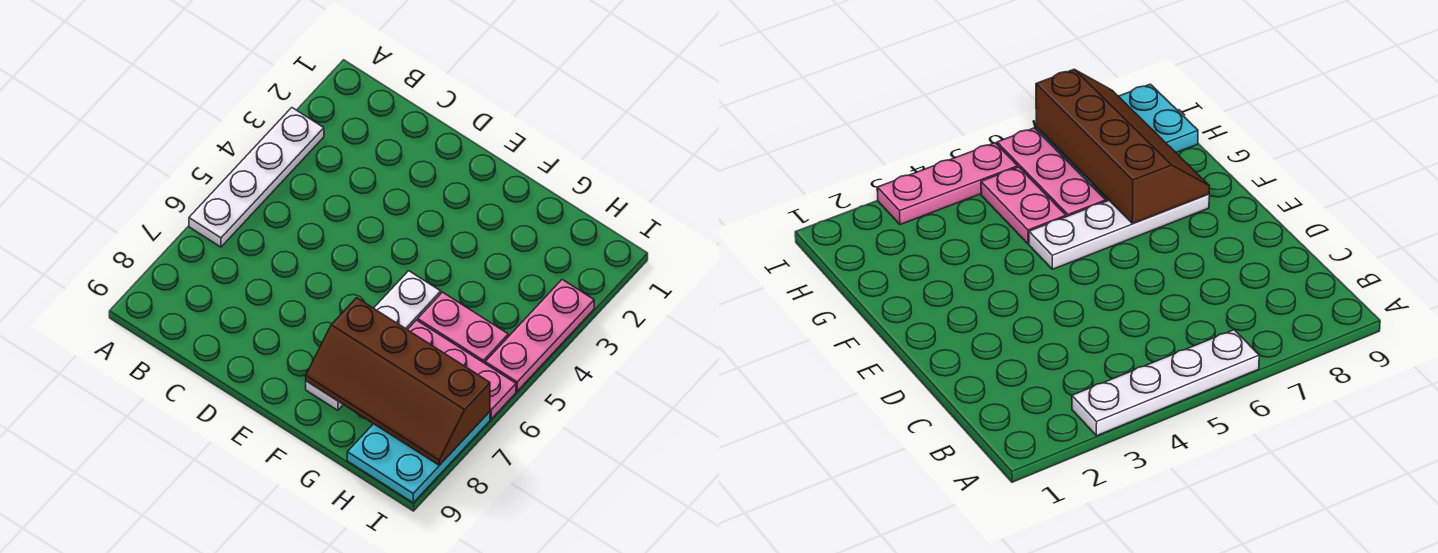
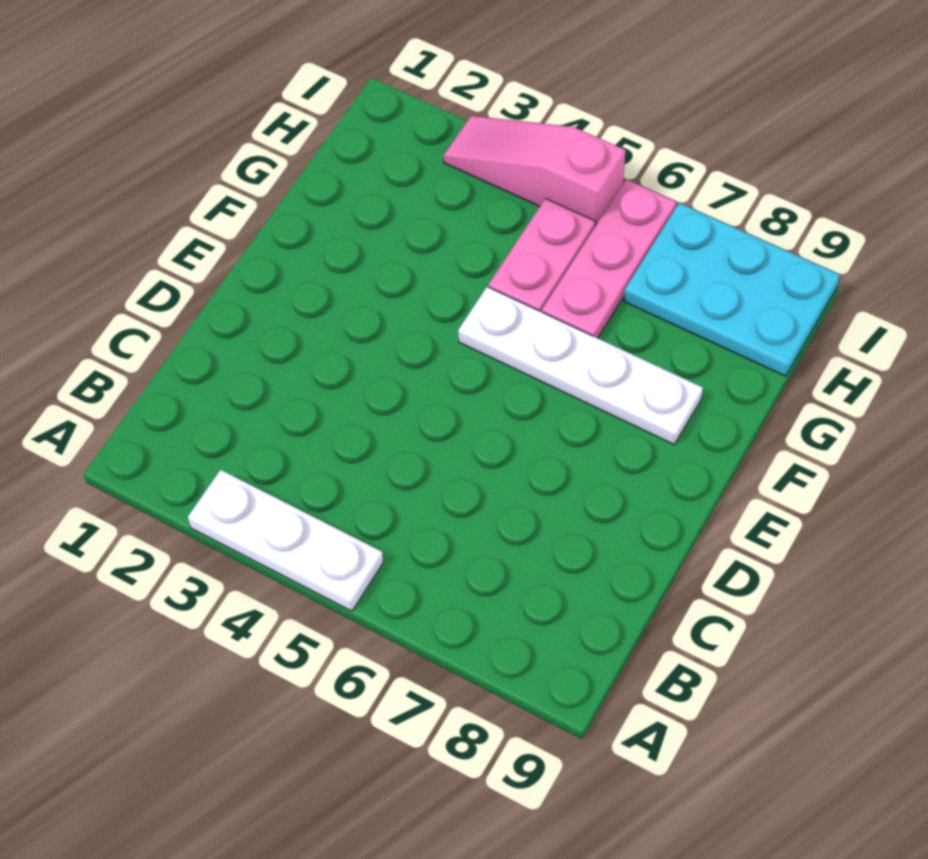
white 1x4 plate [189,108,324,247] -> white 1x3 plate [188,470,383,611]
brown 2x4 slope [306,298,490,465] -> none
pink 1x3 plate [485,280,594,391] -> pink 1x3 slope [443,116,625,226]

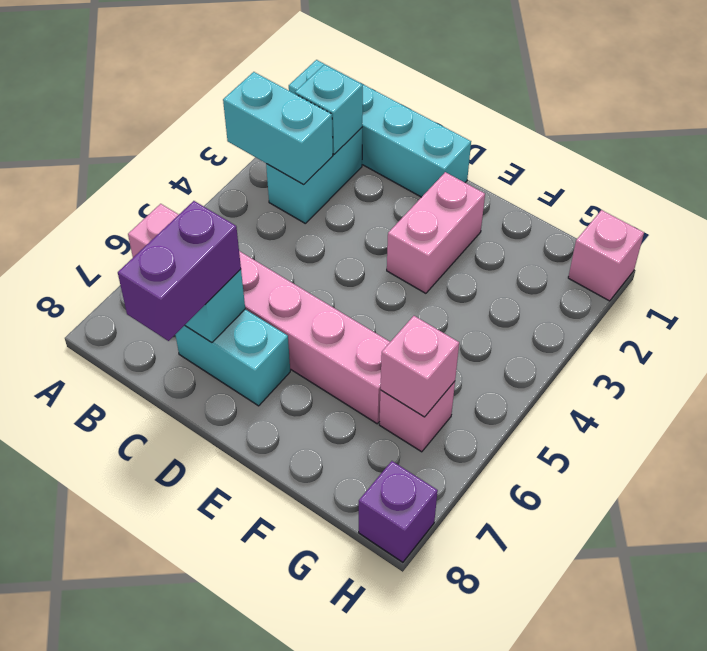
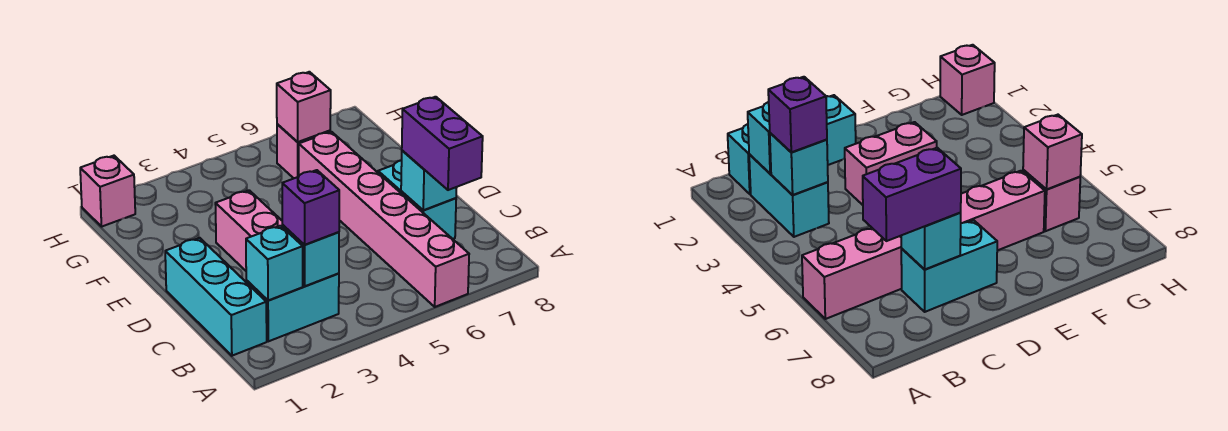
cyan 1x4 brick [289,60,471,197] -> cyan 1x3 brick [165,238,267,356]
cyan 1x2 brick [223,72,333,185] -> cyan 1x1 brick [282,225,339,286]
purple 1x2 brick [118,201,241,341] -> purple 1x2 brick turned to [402,97,483,190]
pink 1x2 brick [387,172,485,293] -> pink 1x2 brick turned to [215,190,282,271]
purple 1x1 brick [359,461,438,562] -> purple 1x1 brick moved to [282,170,339,245]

What is being asked: Take every line from the data that contains the word "turned".

Solution to this problem:
purple 1x2 brick [118,201,241,341] -> purple 1x2 brick turned to [402,97,483,190]
pink 1x2 brick [387,172,485,293] -> pink 1x2 brick turned to [215,190,282,271]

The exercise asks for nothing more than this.